▶ [Data records]
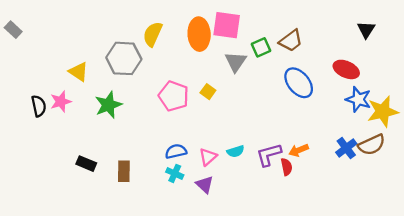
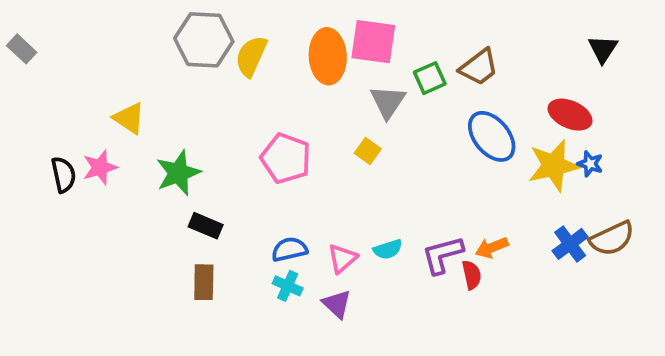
gray hexagon: (124, 58) -> (204, 40), moved
yellow square: (208, 92) -> (368, 151), moved
blue star: (358, 99) -> (590, 164), size x0.6
yellow star: (383, 112) -> (554, 166), moved
black rectangle: (86, 164) -> (206, 226), moved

▶ [Exercise description]
Where an entry contains an image, skip the image and write out the rest exactly.

▶ [Solution to the exercise]
gray hexagon: (124, 58) -> (204, 40), moved
yellow square: (208, 92) -> (368, 151), moved
blue star: (358, 99) -> (590, 164), size x0.6
yellow star: (383, 112) -> (554, 166), moved
black rectangle: (86, 164) -> (206, 226), moved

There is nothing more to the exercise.